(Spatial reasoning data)
^^^^

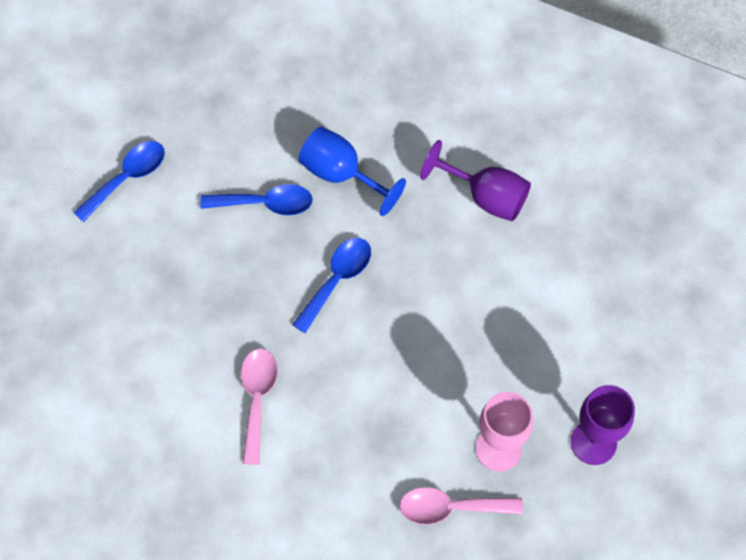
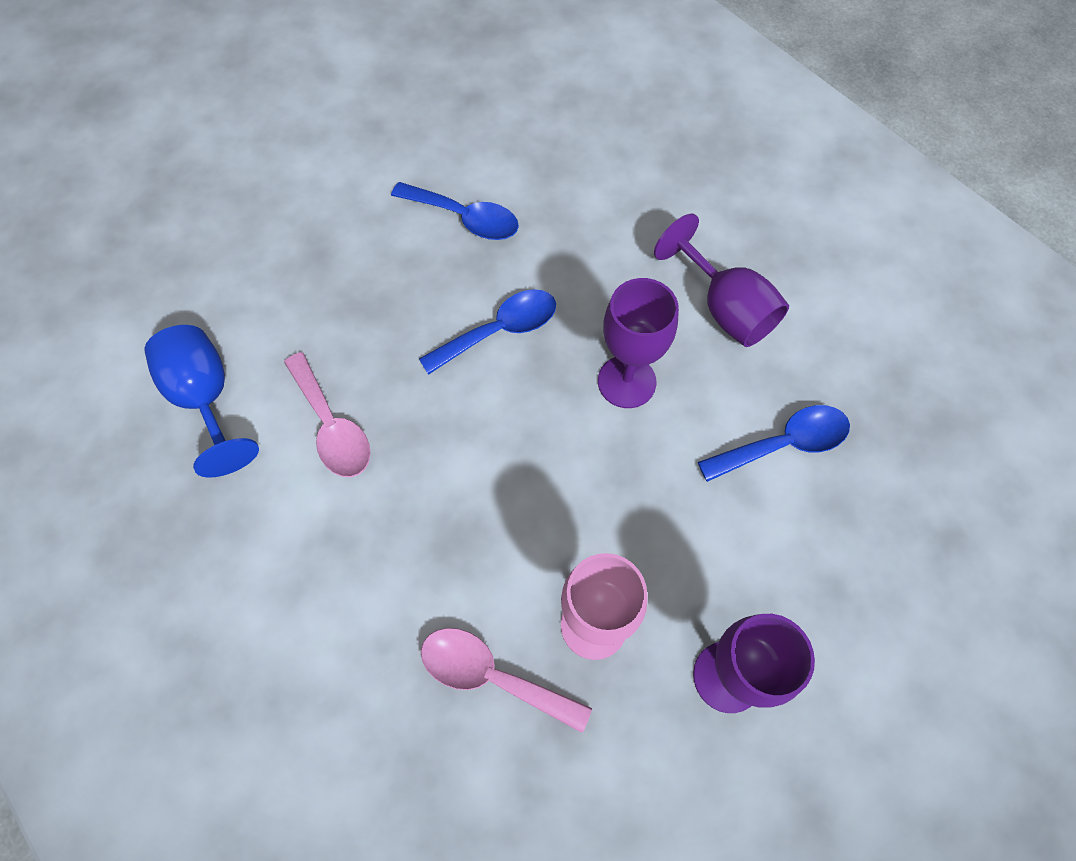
camera: 25 degrees right, 0 degrees up
(127, 178) = (335, 138): blue spoon -> blue spoon (783, 444)
(257, 398) = (332, 427): pink spoon -> pink spoon turned 120 degrees clockwise
(341, 174) = (566, 220): blue goblet -> blue goblet (207, 399)
(443, 279) = (626, 382): none -> purple goblet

^^^^

**Work instructions:**
Your job is to repeat every entry exactly, keeping all pictures out of the copy.

**Completed task:**
camera: 25 degrees right, 0 degrees up
(127, 178) = (335, 138): blue spoon -> blue spoon (783, 444)
(257, 398) = (332, 427): pink spoon -> pink spoon turned 120 degrees clockwise
(341, 174) = (566, 220): blue goblet -> blue goblet (207, 399)
(443, 279) = (626, 382): none -> purple goblet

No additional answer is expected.